- [Task directions]:
With the pictures omitted, print exactly the lines below, from the one containing "brown robot [264,303,315,384]" through the one containing "none -> purple domino [609,218,670,261]", and nothing else.

- [Records provided]:
_____

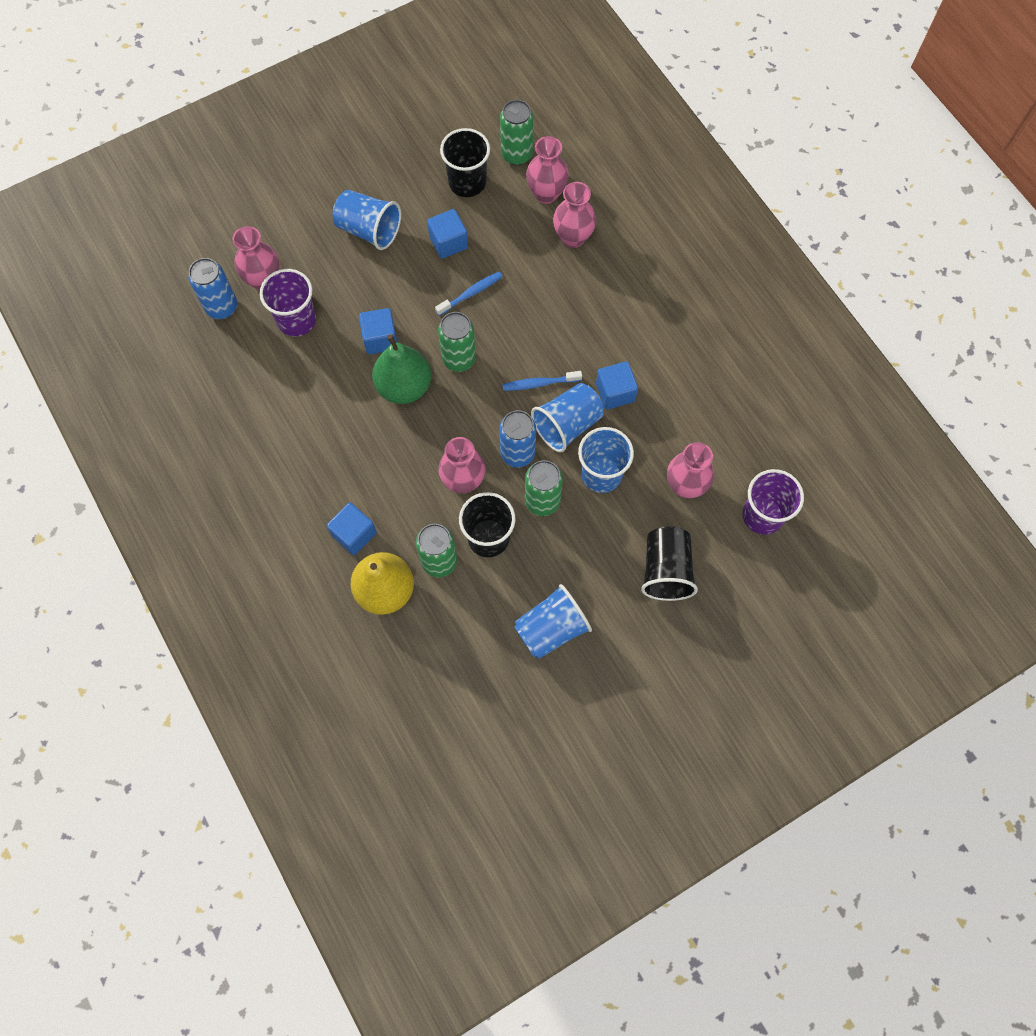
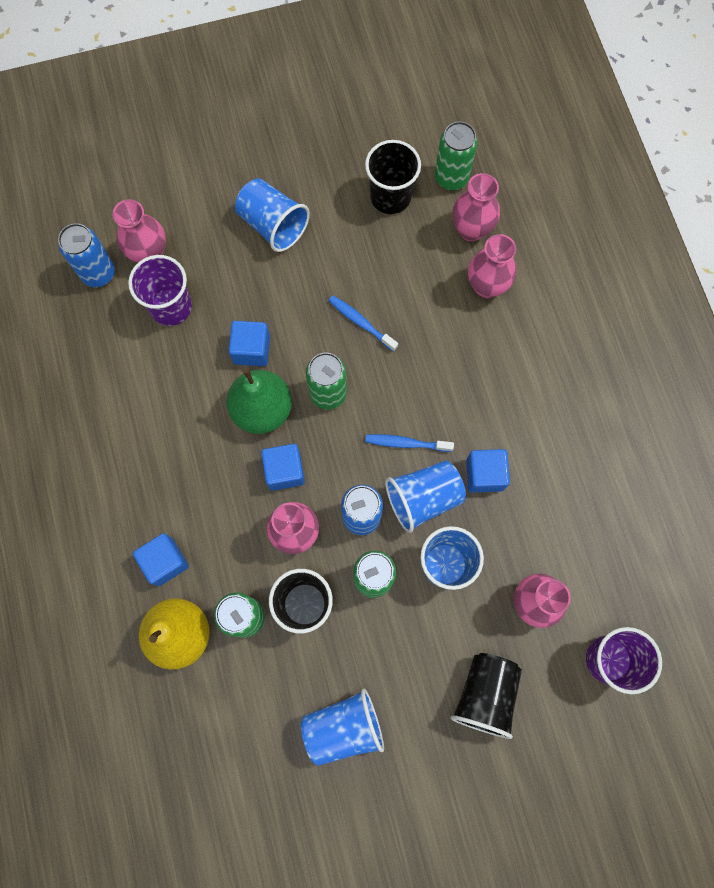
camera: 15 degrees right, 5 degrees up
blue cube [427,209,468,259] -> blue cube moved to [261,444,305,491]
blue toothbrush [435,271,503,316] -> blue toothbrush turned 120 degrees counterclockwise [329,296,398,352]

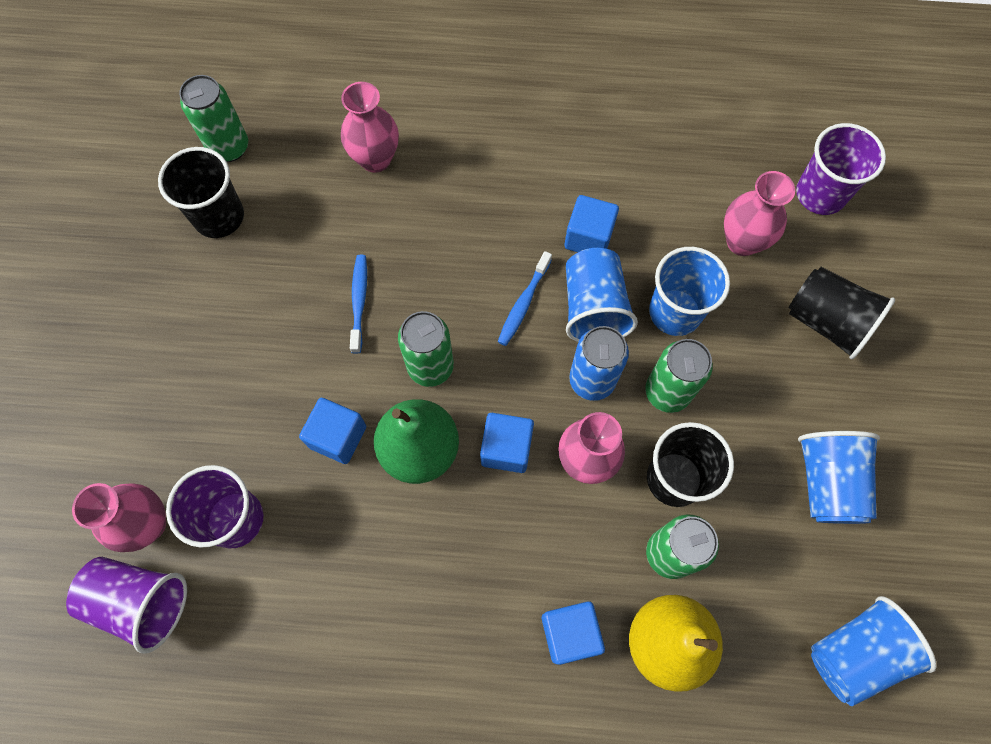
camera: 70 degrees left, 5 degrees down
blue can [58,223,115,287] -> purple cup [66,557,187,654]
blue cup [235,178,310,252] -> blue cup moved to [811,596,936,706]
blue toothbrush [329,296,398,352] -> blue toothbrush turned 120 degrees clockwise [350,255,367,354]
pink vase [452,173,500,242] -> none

_____

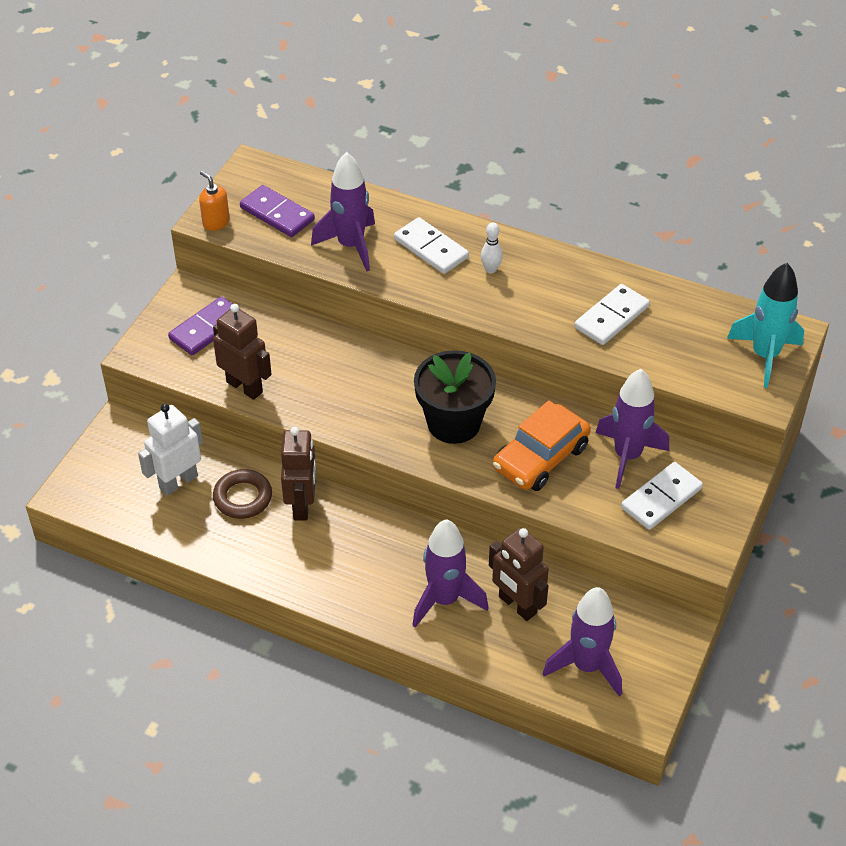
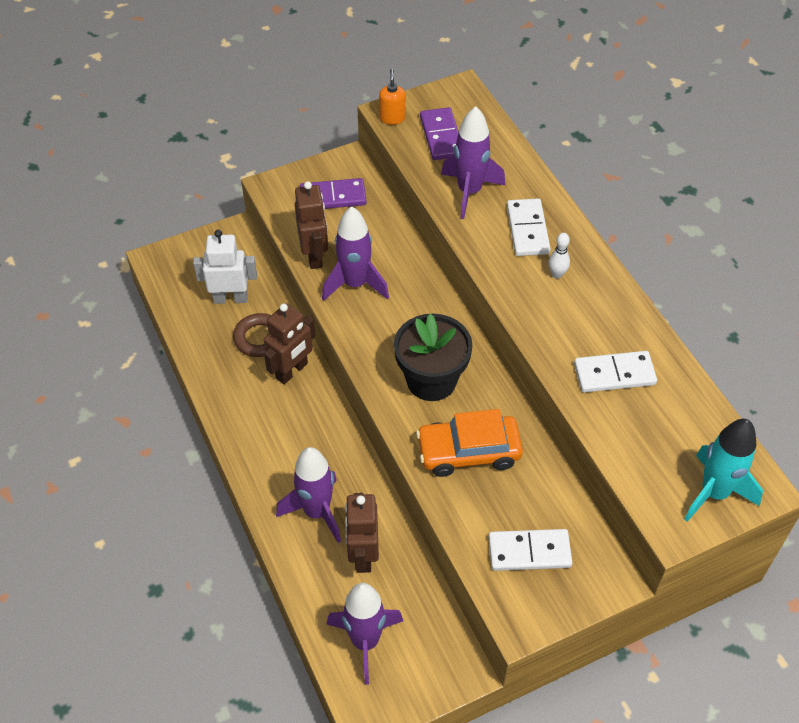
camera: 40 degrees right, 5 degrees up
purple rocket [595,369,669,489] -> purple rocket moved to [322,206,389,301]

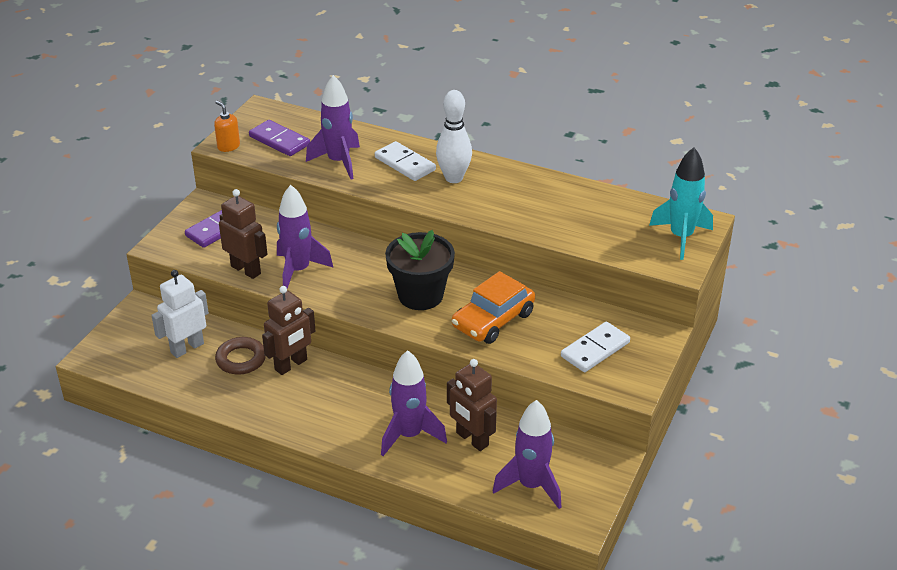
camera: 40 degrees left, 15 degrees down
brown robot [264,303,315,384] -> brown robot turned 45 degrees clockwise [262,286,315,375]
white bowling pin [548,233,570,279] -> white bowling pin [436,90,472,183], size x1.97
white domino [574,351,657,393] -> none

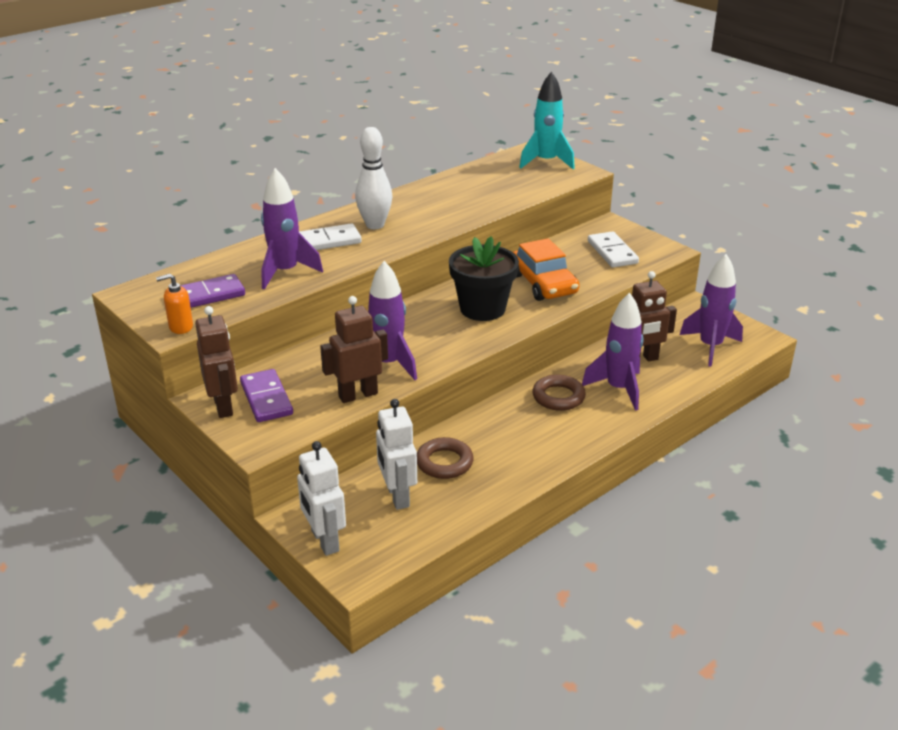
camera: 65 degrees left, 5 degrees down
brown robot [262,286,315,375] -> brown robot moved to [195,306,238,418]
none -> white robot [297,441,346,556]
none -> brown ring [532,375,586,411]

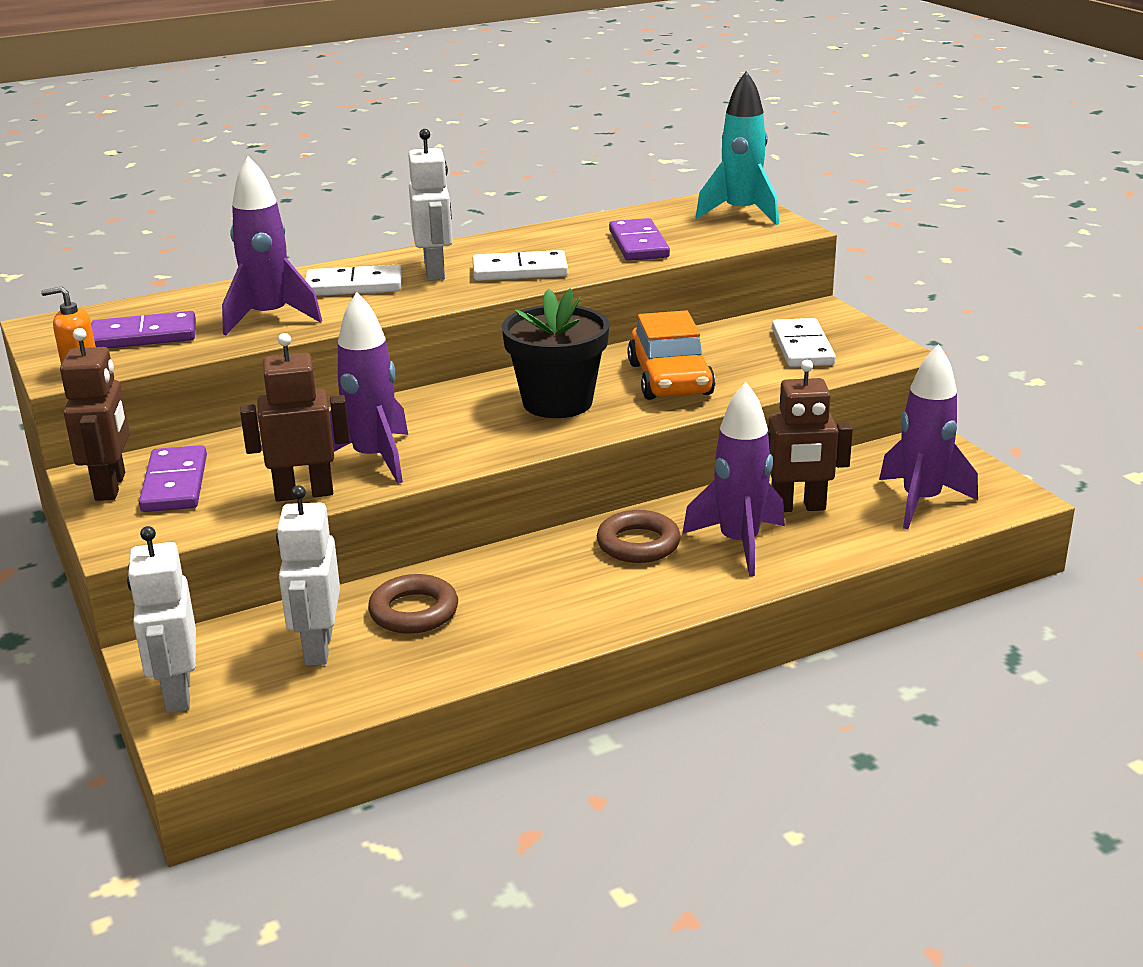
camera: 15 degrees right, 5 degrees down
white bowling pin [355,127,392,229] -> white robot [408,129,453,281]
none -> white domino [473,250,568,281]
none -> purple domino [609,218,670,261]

_____

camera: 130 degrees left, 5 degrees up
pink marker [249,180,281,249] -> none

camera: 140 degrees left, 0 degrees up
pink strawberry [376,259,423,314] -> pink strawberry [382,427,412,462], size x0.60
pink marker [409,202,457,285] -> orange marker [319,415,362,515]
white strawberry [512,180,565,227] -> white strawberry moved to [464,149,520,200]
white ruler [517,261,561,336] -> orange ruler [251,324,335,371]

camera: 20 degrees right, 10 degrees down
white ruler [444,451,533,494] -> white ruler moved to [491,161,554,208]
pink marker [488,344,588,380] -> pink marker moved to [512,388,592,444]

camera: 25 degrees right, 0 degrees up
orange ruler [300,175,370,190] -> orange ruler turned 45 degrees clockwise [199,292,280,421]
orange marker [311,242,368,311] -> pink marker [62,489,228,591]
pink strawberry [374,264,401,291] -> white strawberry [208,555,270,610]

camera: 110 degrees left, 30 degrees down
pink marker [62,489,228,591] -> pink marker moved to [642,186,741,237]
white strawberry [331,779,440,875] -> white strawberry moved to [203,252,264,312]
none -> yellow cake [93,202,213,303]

_____

- [Finished task]:
brown robot [264,303,315,384] -> brown robot turned 45 degrees clockwise [262,286,315,375]
white bowling pin [548,233,570,279] -> white bowling pin [436,90,472,183], size x1.97
white domino [574,351,657,393] -> none

camera: 65 degrees left, 5 degrees down
brown robot [262,286,315,375] -> brown robot moved to [195,306,238,418]
none -> white robot [297,441,346,556]
none -> brown ring [532,375,586,411]

camera: 15 degrees right, 5 degrees down
white bowling pin [355,127,392,229] -> white robot [408,129,453,281]
none -> white domino [473,250,568,281]
none -> purple domino [609,218,670,261]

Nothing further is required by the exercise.